- Exercise brief -
In the records below, tally every line containing "clockwise". Report only the total.

Stepwise shape edit descriptions:
^^^^^^^^^^^^^^^^
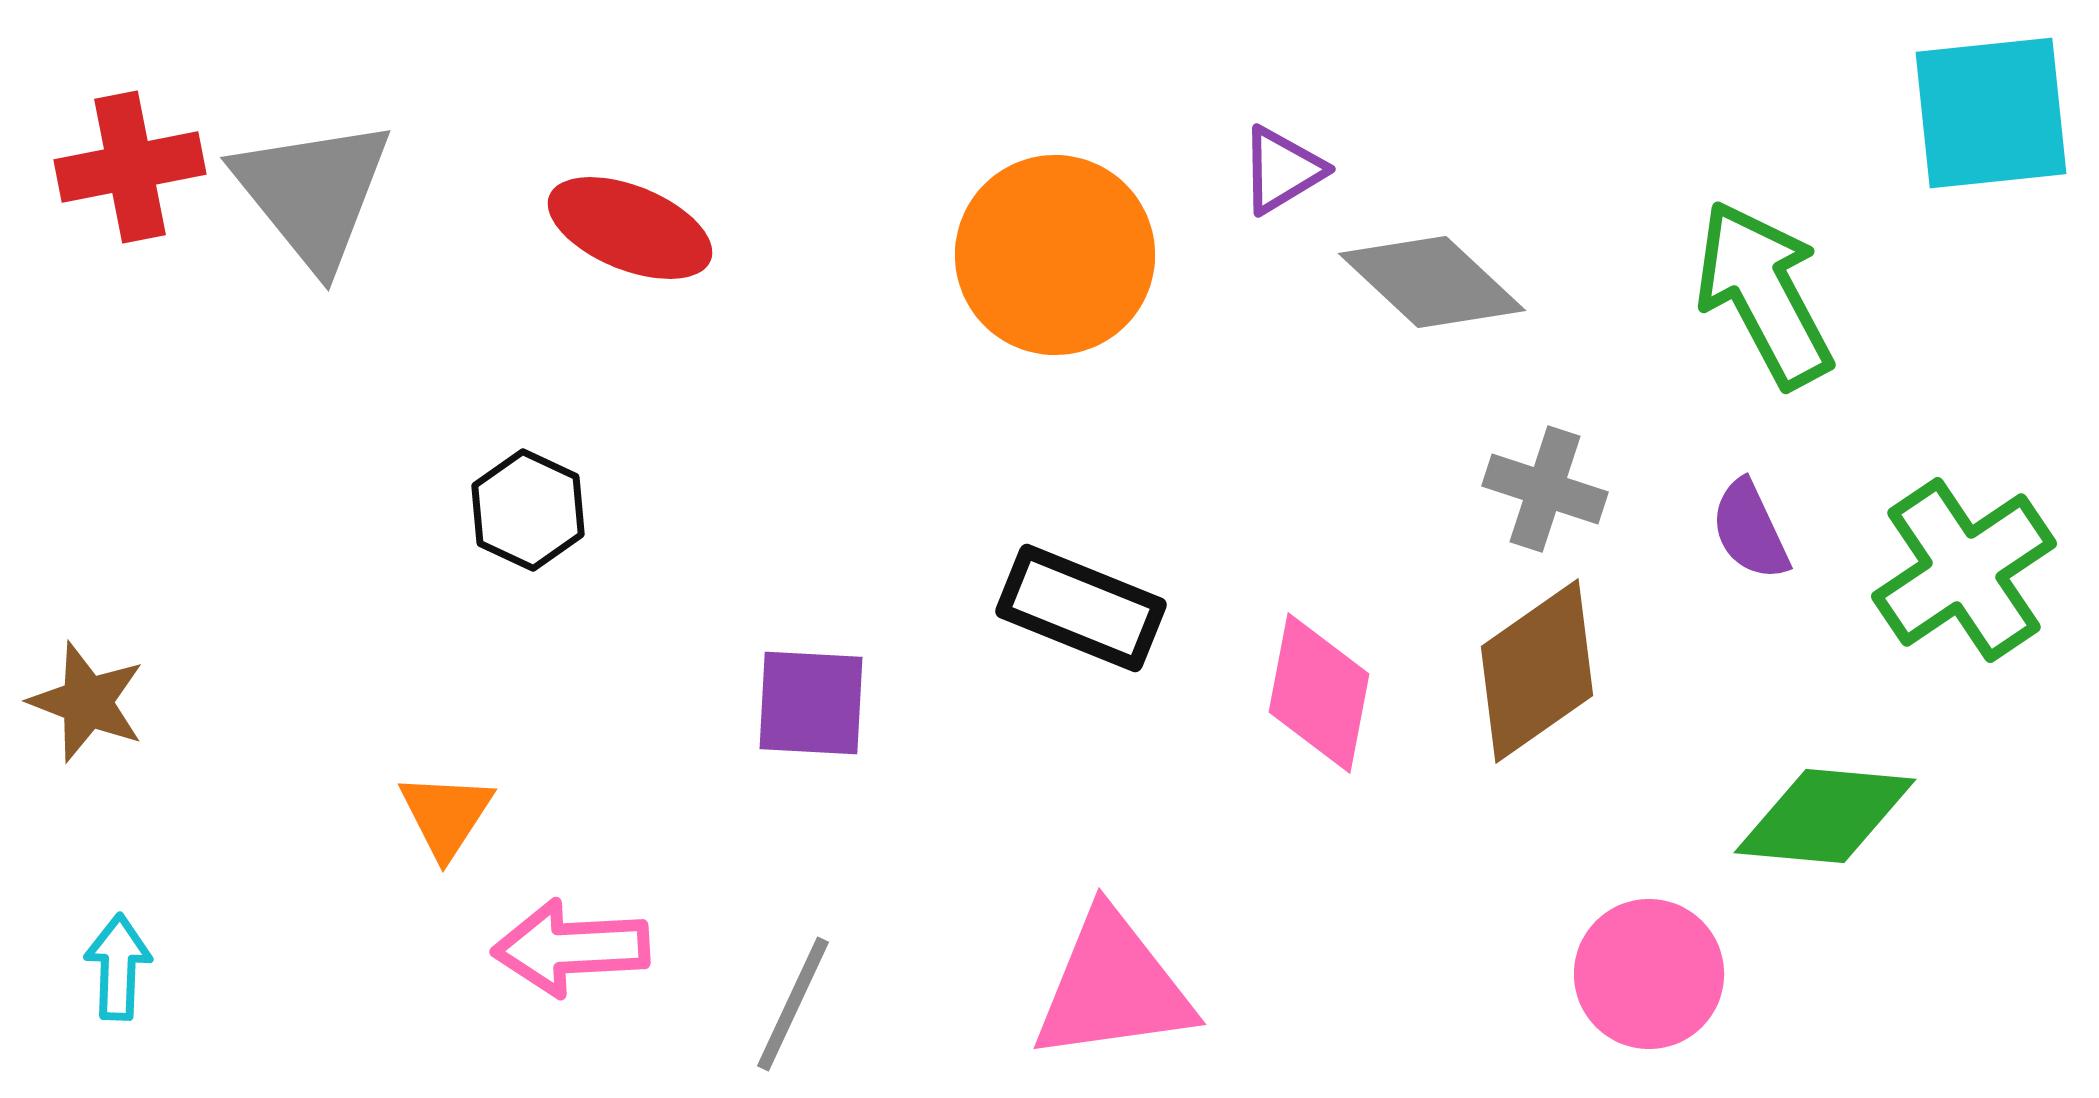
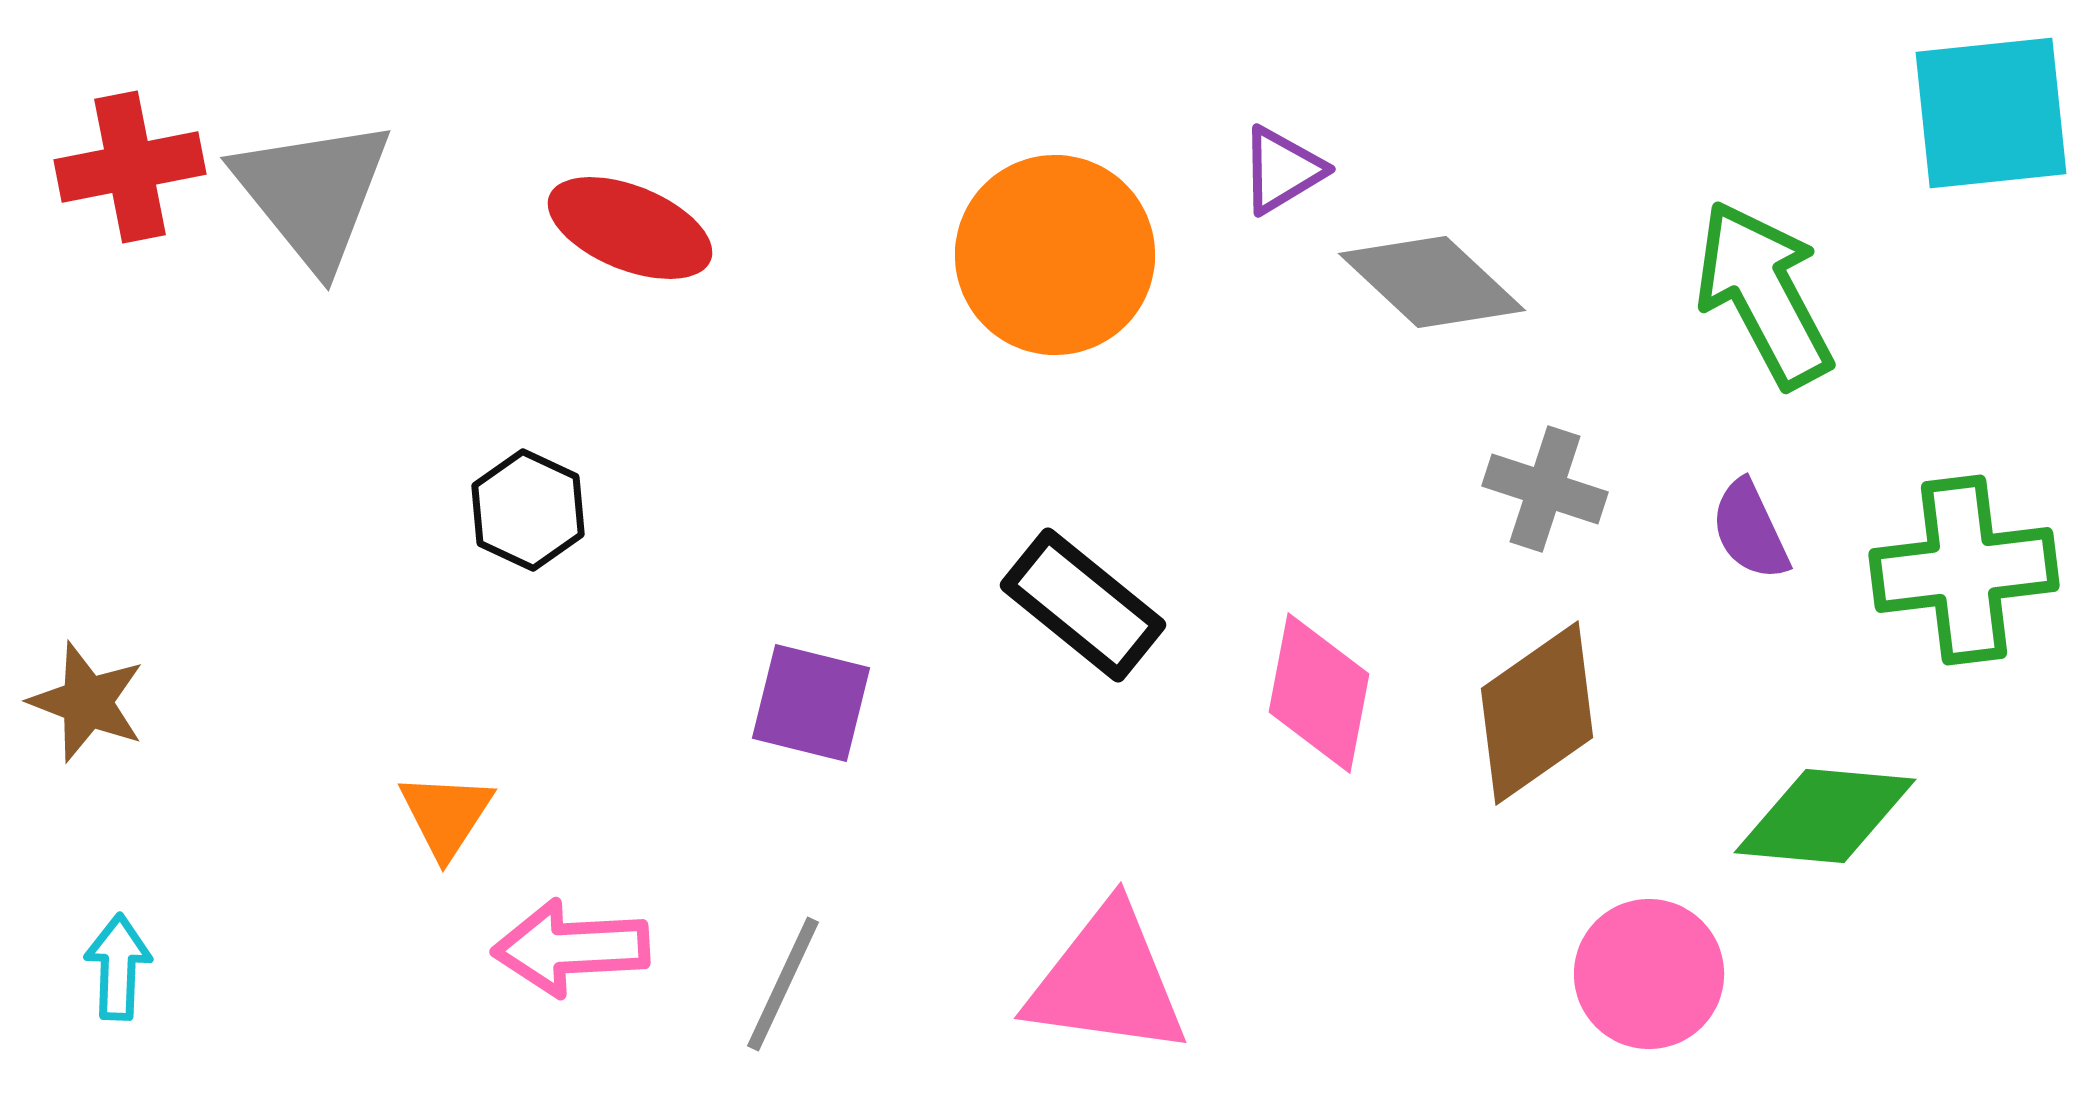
green cross: rotated 27 degrees clockwise
black rectangle: moved 2 px right, 3 px up; rotated 17 degrees clockwise
brown diamond: moved 42 px down
purple square: rotated 11 degrees clockwise
pink triangle: moved 6 px left, 6 px up; rotated 16 degrees clockwise
gray line: moved 10 px left, 20 px up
^^^^^^^^^^^^^^^^
- Response to the task -
4